Spatial object tracking data:
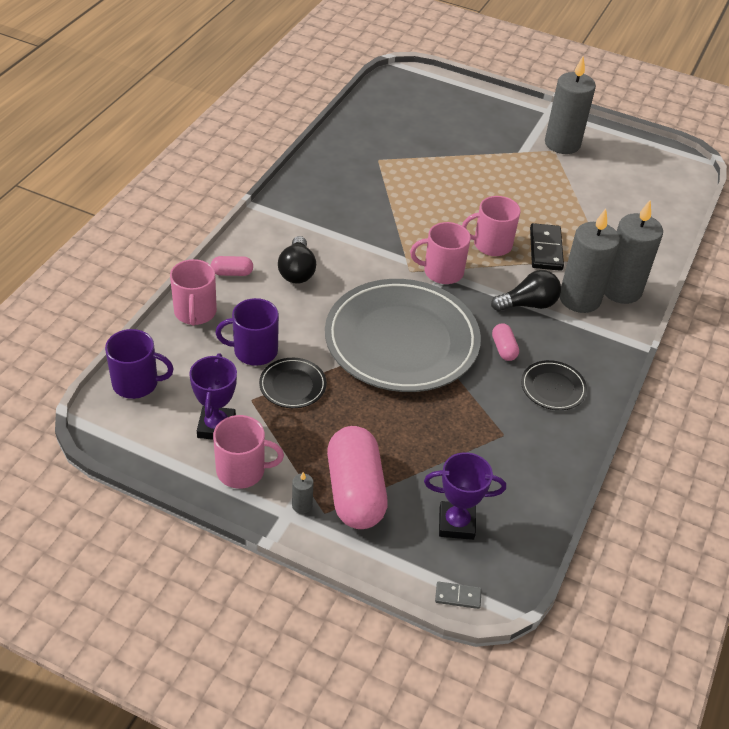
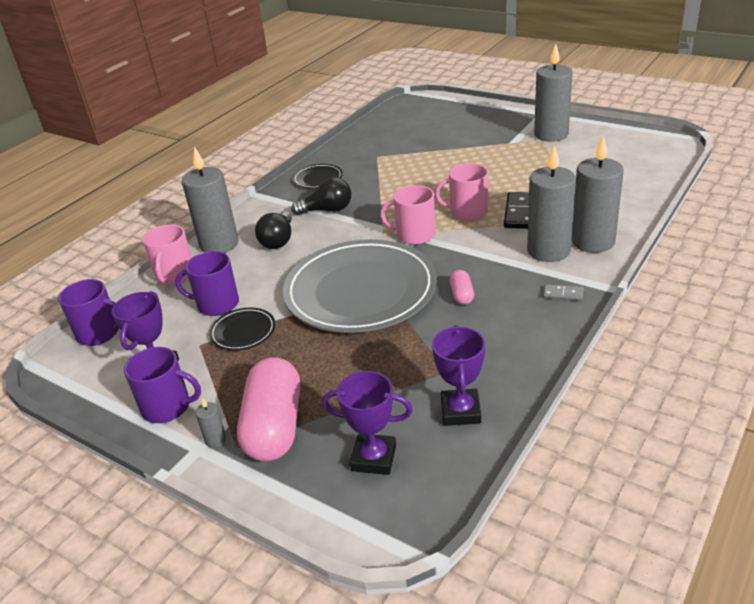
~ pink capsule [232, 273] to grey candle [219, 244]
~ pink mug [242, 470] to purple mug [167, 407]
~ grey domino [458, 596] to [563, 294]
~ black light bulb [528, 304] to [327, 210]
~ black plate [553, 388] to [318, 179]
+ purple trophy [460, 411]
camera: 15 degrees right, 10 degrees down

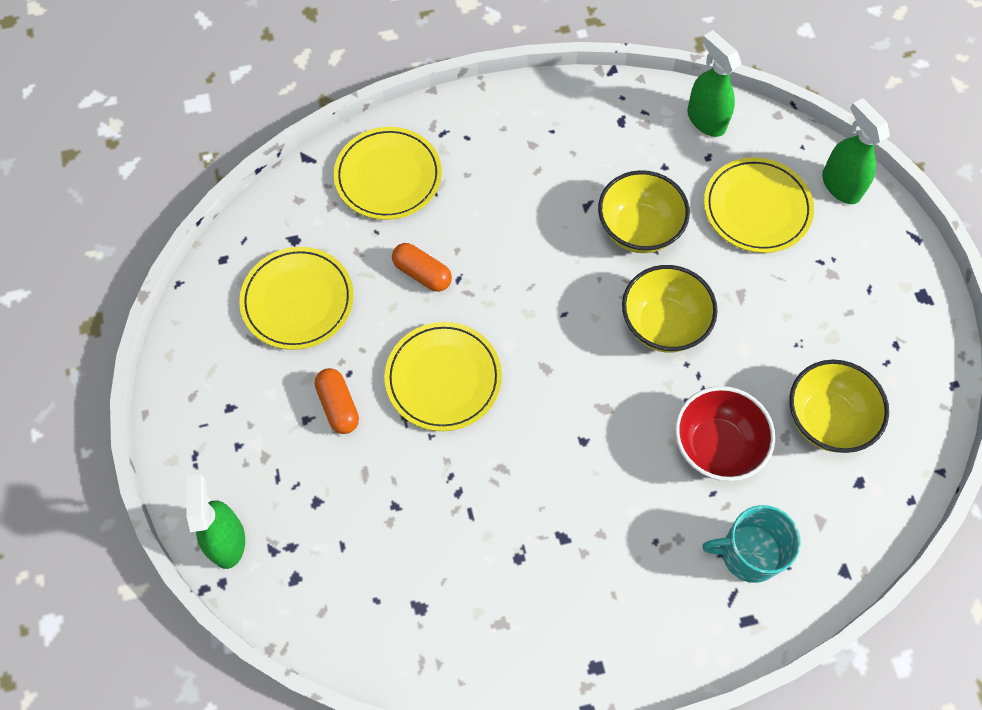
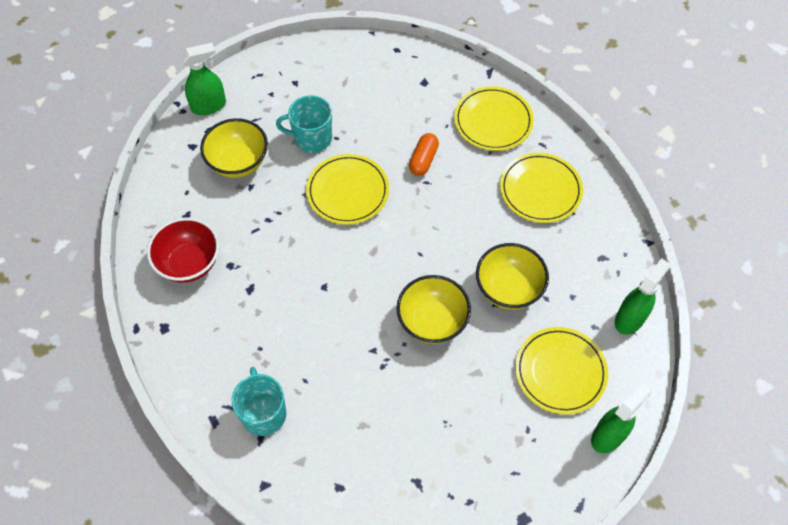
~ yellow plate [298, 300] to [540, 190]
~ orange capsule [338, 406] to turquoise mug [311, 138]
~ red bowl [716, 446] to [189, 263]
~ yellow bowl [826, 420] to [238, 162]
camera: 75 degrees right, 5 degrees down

> **TASK TO COMPLETE**
Every line from the one containing "to [540, 190]" through the last line above should be retyped exactly; no other lines are wanted.

> **THE ANSWER**
~ yellow plate [298, 300] to [540, 190]
~ orange capsule [338, 406] to turquoise mug [311, 138]
~ red bowl [716, 446] to [189, 263]
~ yellow bowl [826, 420] to [238, 162]
camera: 75 degrees right, 5 degrees down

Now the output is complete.